Action item:
Write each entry again exactly as shown, but without the images it holds.

Material to process:
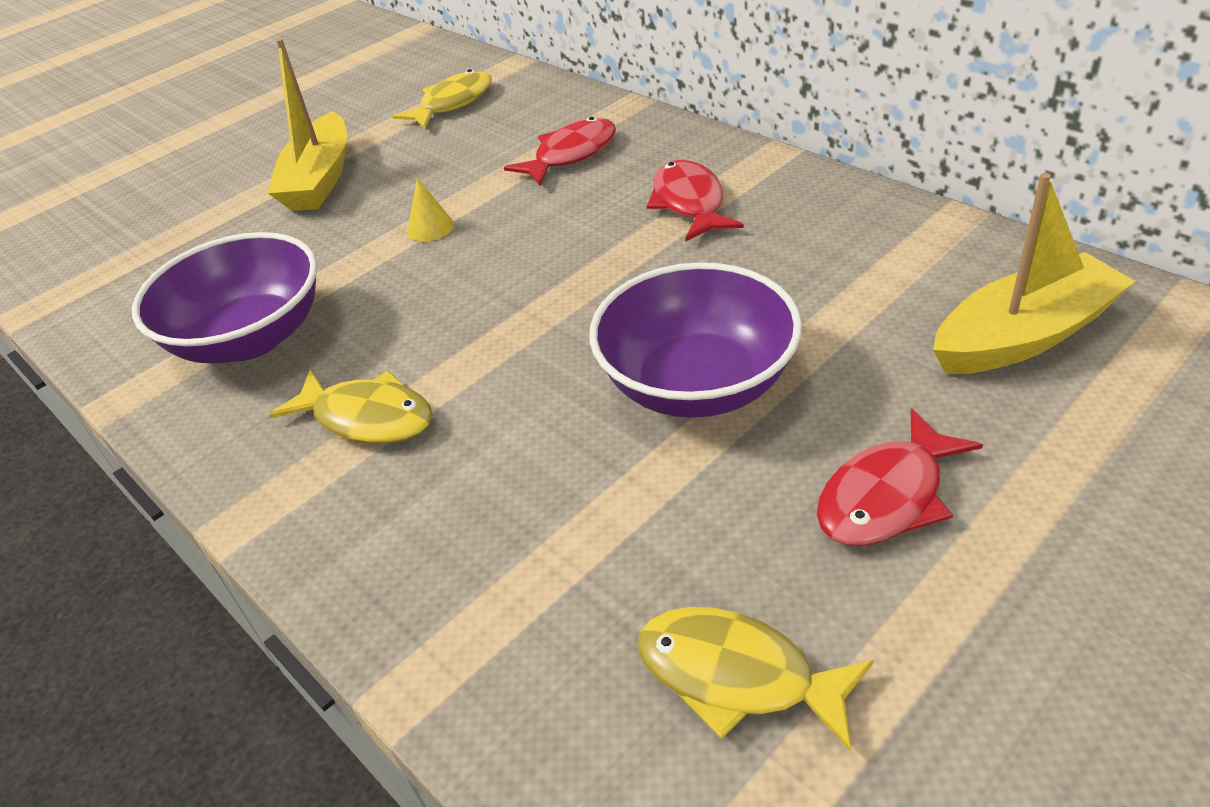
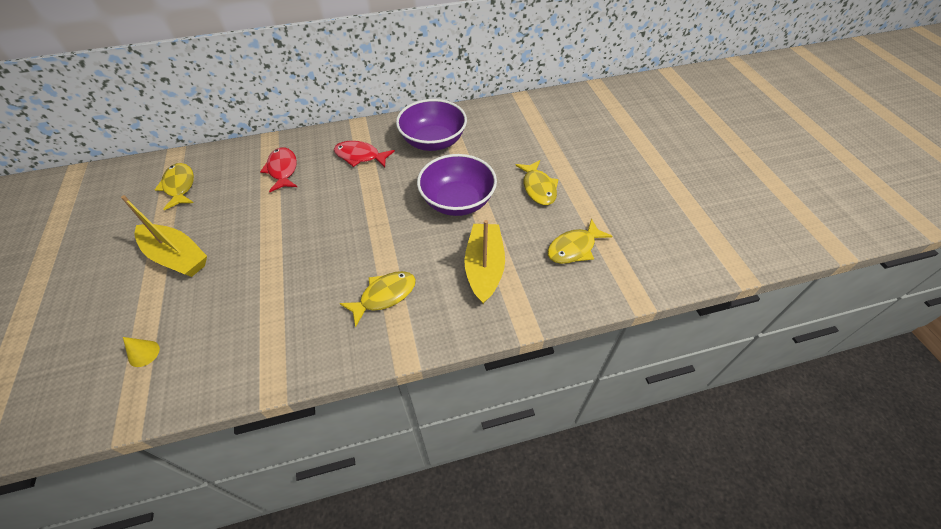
camera: 65 degrees left, 10 degrees up
(250, 338) = (283, 322): purple bowl -> purple bowl (433, 141)
(430, 228) = (277, 232): yellow cone -> yellow cone (144, 353)
(887, 496) = (538, 188): red fish -> yellow fish
(1024, 336) = (505, 130): yellow boat -> yellow boat (484, 268)

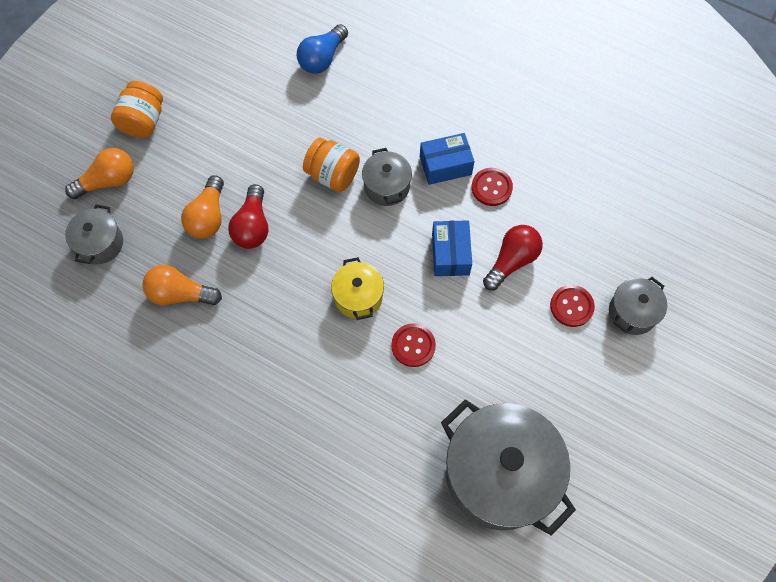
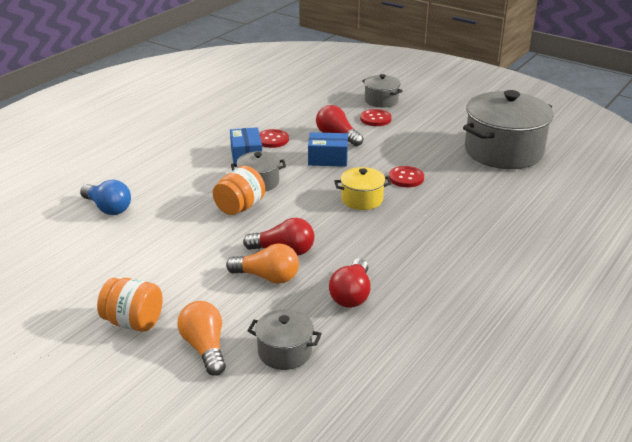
camera: 85 degrees left, 35 degrees down
(180, 294) = (352, 295): orange light bulb -> red light bulb

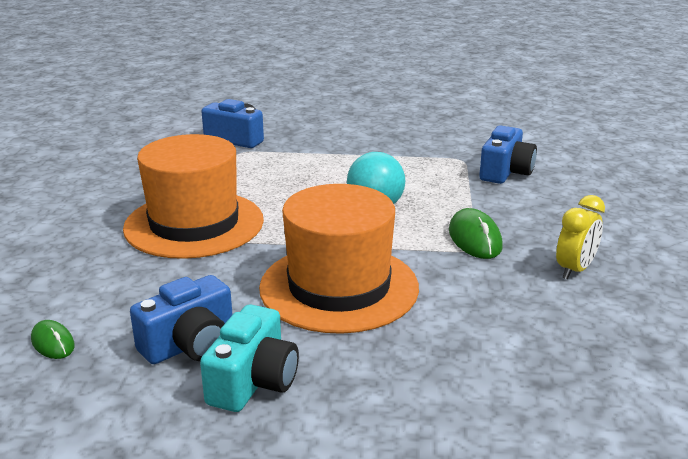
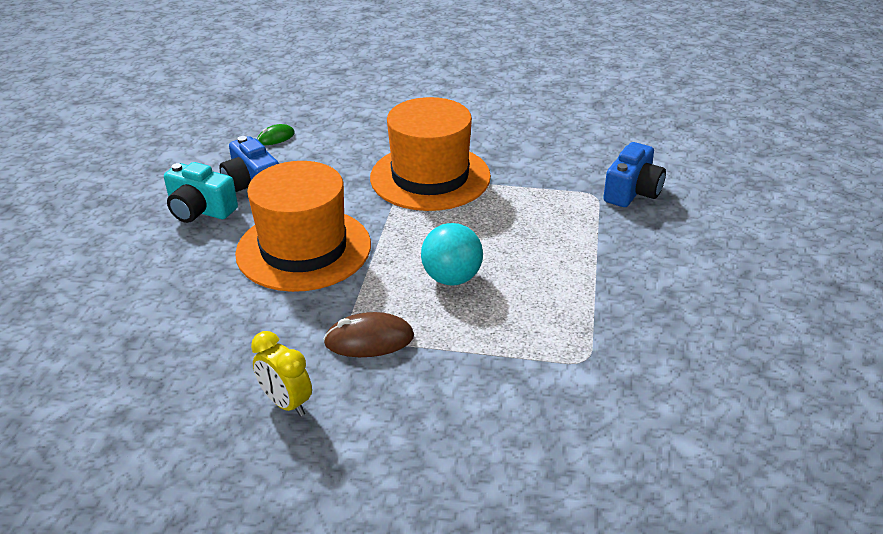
camera: 95 degrees right, 10 degrees up
(475, 239) = (369, 340): green mouse -> brown mouse
(505, 172) = (545, 396): blue camera -> none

Response to this exercise:
camera: 65 degrees left, 10 degrees up
(250, 338) = (283, 322): purple bowl -> purple bowl (433, 141)
(430, 228) = (277, 232): yellow cone -> yellow cone (144, 353)
(887, 496) = (538, 188): red fish -> yellow fish
(1024, 336) = (505, 130): yellow boat -> yellow boat (484, 268)

camera: 85 degrees left, 35 degrees down
(180, 294) = (352, 295): orange light bulb -> red light bulb

camera: 95 degrees right, 10 degrees up
(475, 239) = (369, 340): green mouse -> brown mouse
(505, 172) = (545, 396): blue camera -> none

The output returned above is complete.